Problem requirements:
Each entry is to be given again word for word; images are dropped.

Data:

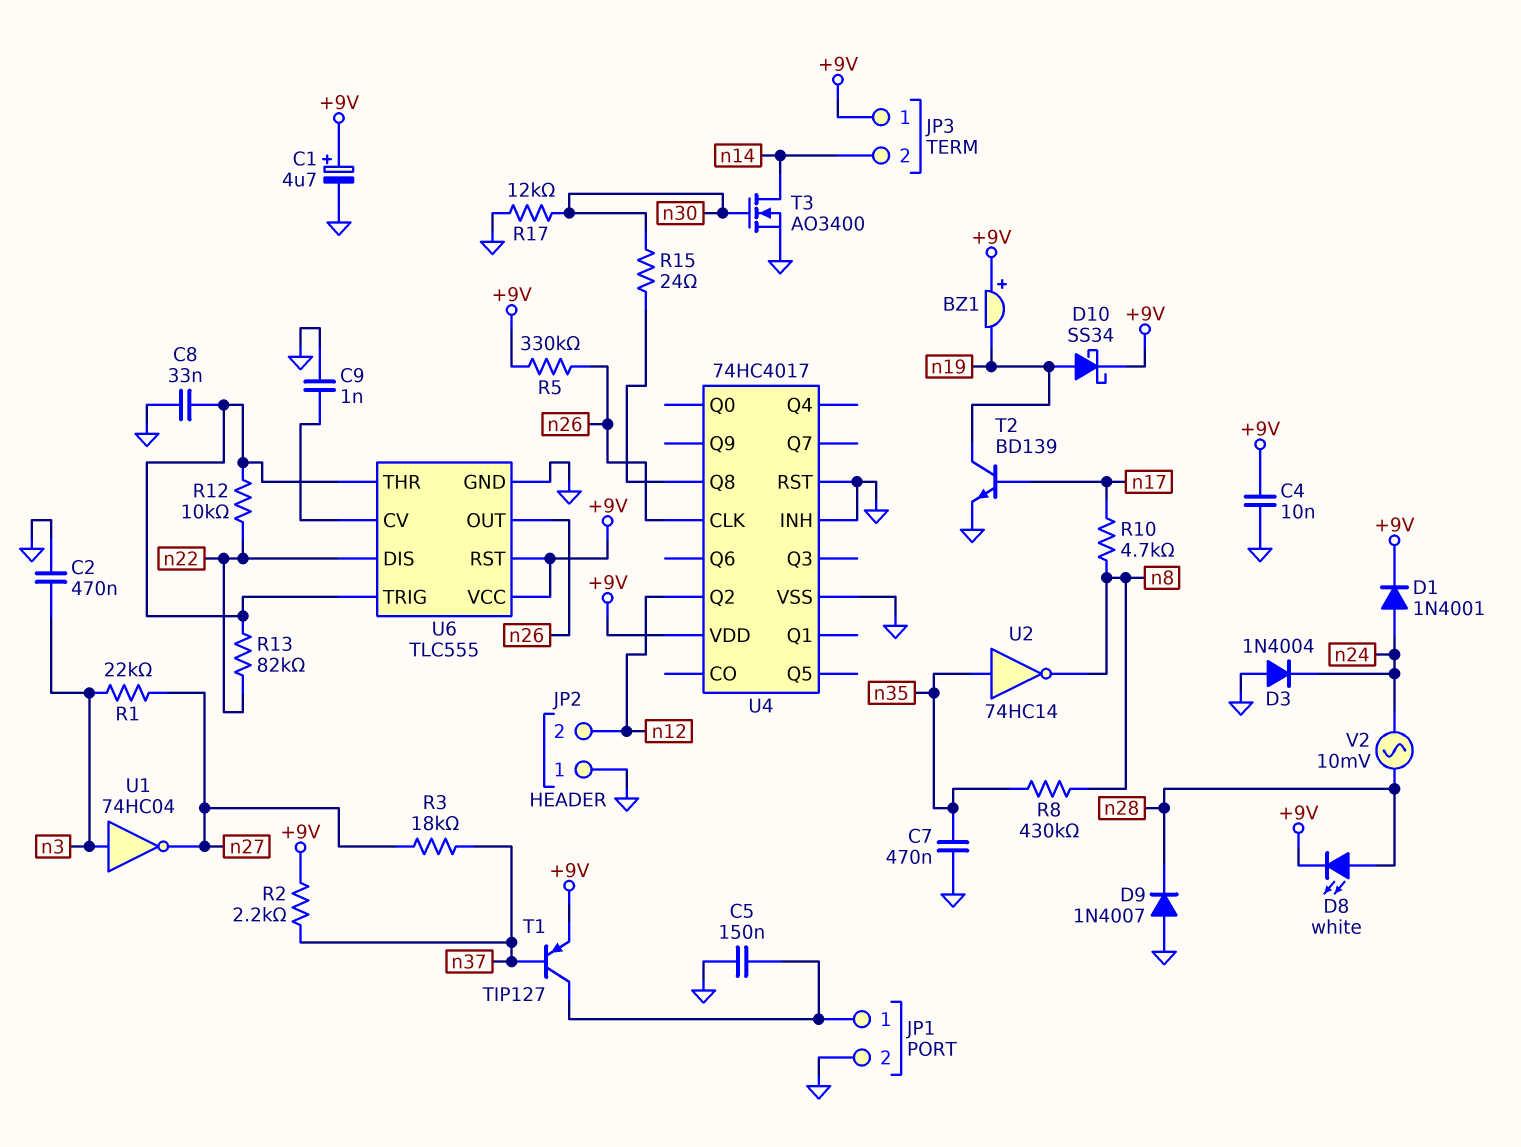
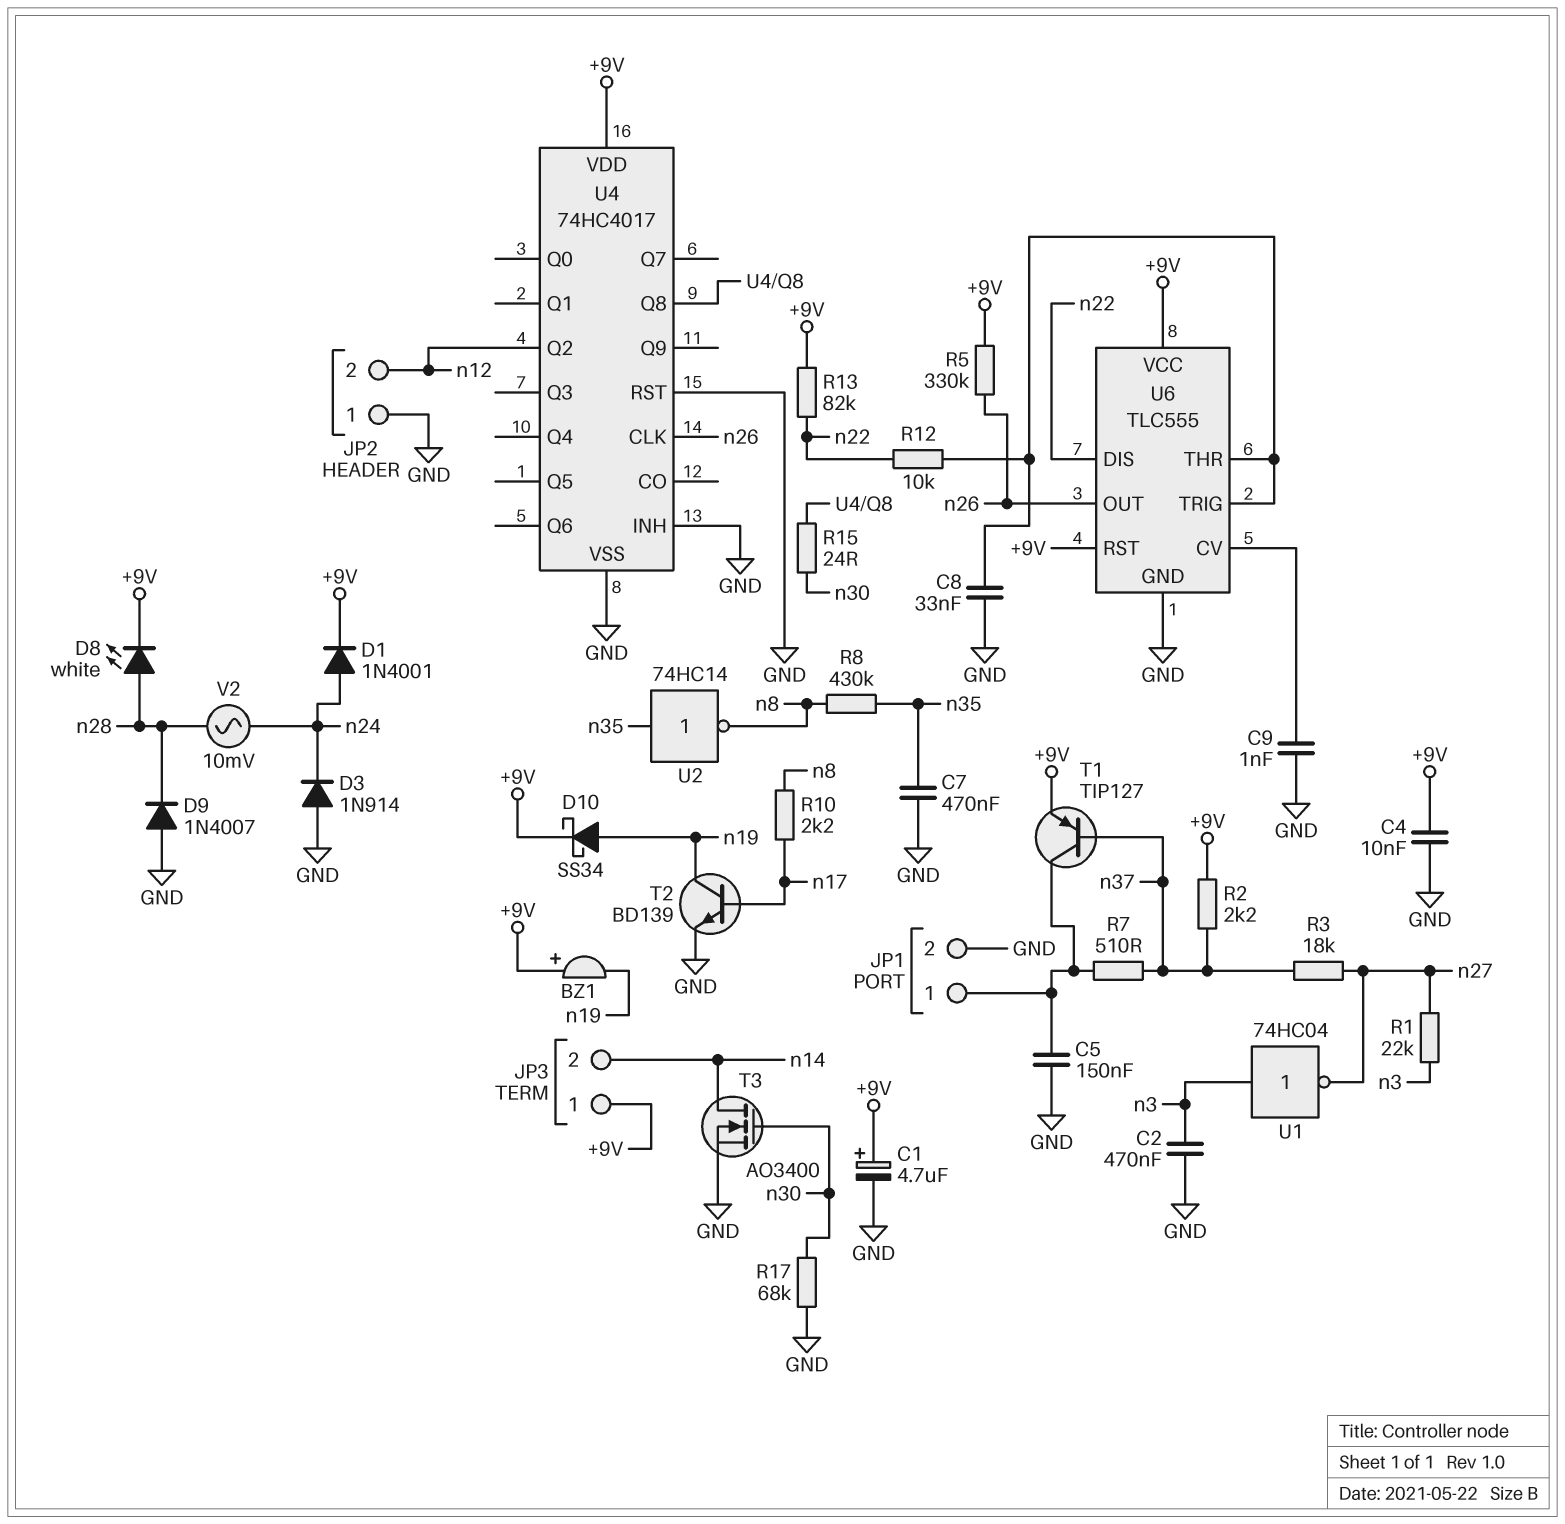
D3: diode 1N4004 (A GND, K n24) -> diode 1N914 (A GND, K n24)
R7: none -> 510 (JP1/1, n37)
R10: 4.7k (n8, n17) -> 2.2k (n8, n17)
R13: 82k (U6/THR, n22) -> 82k (+9V, n22)
R17: 12k (GND, n30) -> 68k (GND, n30)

Response to this exercise:
D3: diode 1N4004 (A GND, K n24) -> diode 1N914 (A GND, K n24)
R7: none -> 510 (JP1/1, n37)
R10: 4.7k (n8, n17) -> 2.2k (n8, n17)
R13: 82k (U6/THR, n22) -> 82k (+9V, n22)
R17: 12k (GND, n30) -> 68k (GND, n30)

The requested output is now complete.